Start of Data extract

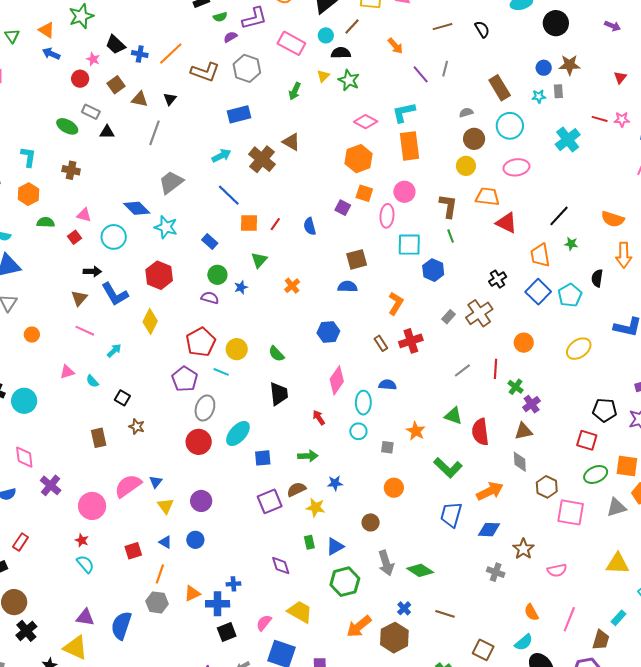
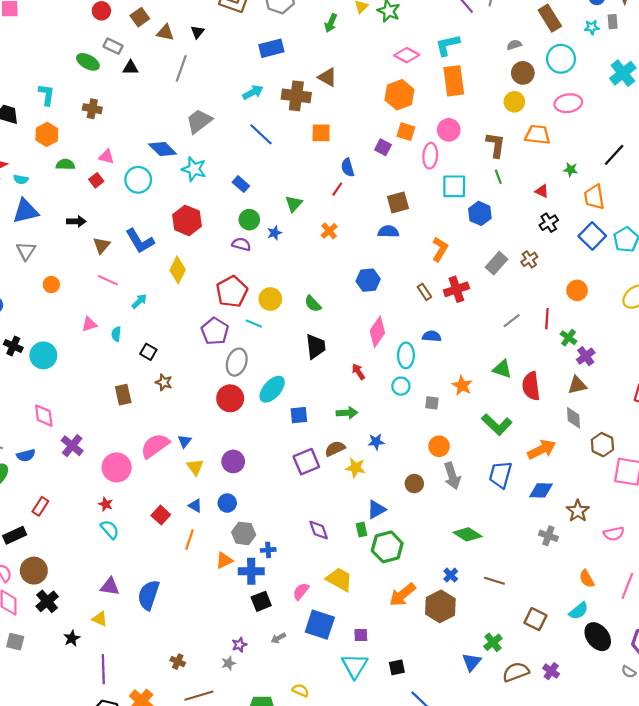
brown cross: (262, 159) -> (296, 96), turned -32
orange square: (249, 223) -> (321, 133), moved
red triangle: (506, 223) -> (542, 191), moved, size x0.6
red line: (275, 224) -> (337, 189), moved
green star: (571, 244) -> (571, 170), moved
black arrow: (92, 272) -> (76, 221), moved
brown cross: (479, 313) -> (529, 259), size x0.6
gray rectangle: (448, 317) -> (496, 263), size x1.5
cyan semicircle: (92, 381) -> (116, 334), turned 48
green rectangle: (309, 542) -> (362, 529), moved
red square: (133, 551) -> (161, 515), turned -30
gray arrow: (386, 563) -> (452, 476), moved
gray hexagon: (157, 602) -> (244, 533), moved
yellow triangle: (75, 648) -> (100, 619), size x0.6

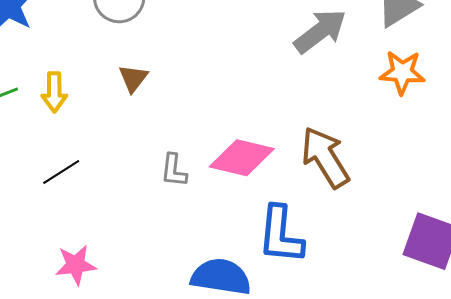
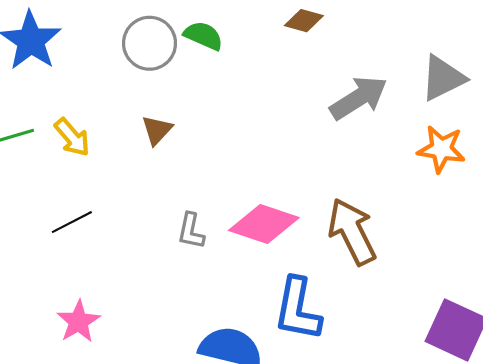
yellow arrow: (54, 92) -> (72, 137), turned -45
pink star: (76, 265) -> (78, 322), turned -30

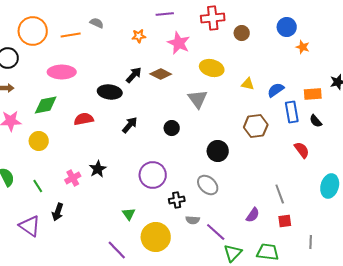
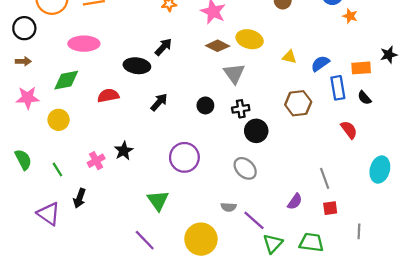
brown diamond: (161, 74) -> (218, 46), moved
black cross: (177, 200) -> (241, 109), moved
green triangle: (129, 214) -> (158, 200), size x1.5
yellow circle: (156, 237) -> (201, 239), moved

End of Data extract

▶ _What this task involves_
Give again, exactly and with nothing added, the lines running from the one that contains "brown diamond: (161, 74) -> (218, 46), moved" to the last line of the material.

▶ _Result for this task_
brown diamond: (161, 74) -> (218, 46), moved
black cross: (177, 200) -> (241, 109), moved
green triangle: (129, 214) -> (158, 200), size x1.5
yellow circle: (156, 237) -> (201, 239), moved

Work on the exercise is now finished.